*** Opening of Data for the task ***

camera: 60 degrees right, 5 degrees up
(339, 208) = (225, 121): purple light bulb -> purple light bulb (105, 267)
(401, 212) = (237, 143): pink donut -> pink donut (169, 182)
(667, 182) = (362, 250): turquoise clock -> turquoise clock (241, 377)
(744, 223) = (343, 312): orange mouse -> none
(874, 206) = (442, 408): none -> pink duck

*** Close of Data for the task ***

Instructions to follow
An exact reproduction of all the entries above is the expected answer.

Exercise result
camera: 60 degrees right, 5 degrees up
(339, 208) = (225, 121): purple light bulb -> purple light bulb (105, 267)
(401, 212) = (237, 143): pink donut -> pink donut (169, 182)
(667, 182) = (362, 250): turquoise clock -> turquoise clock (241, 377)
(744, 223) = (343, 312): orange mouse -> none
(874, 206) = (442, 408): none -> pink duck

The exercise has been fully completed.